-- Exercise objective --
Only the lines from the one containing "(219, 297) = (219, 222): purple" to the end of the data are wanted; print them exactly as they appear.

-- Information provided --
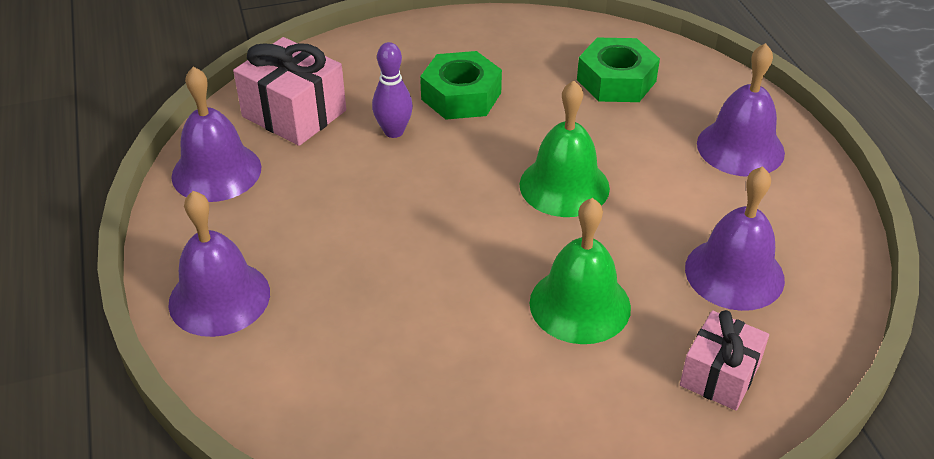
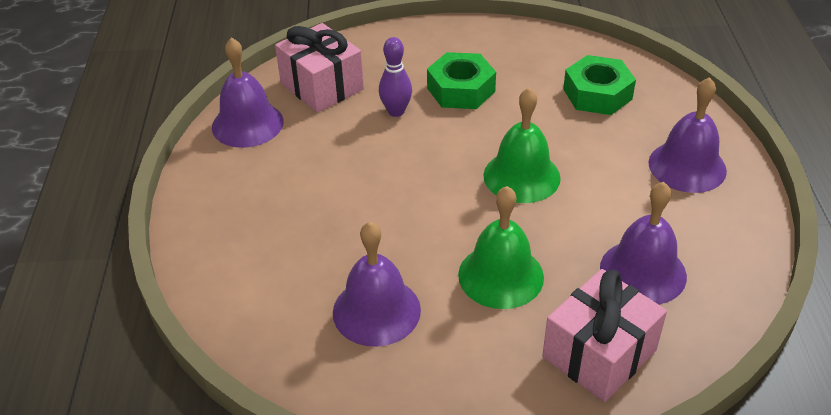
camera: 15 degrees right, 0 degrees up
(219, 297) = (219, 222): purple bell -> purple bell (376, 311)
(720, 375) = (599, 354): pink gift -> pink gift, size x1.51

-- Problem solution --
(219, 297) = (219, 222): purple bell -> purple bell (376, 311)
(720, 375) = (599, 354): pink gift -> pink gift, size x1.51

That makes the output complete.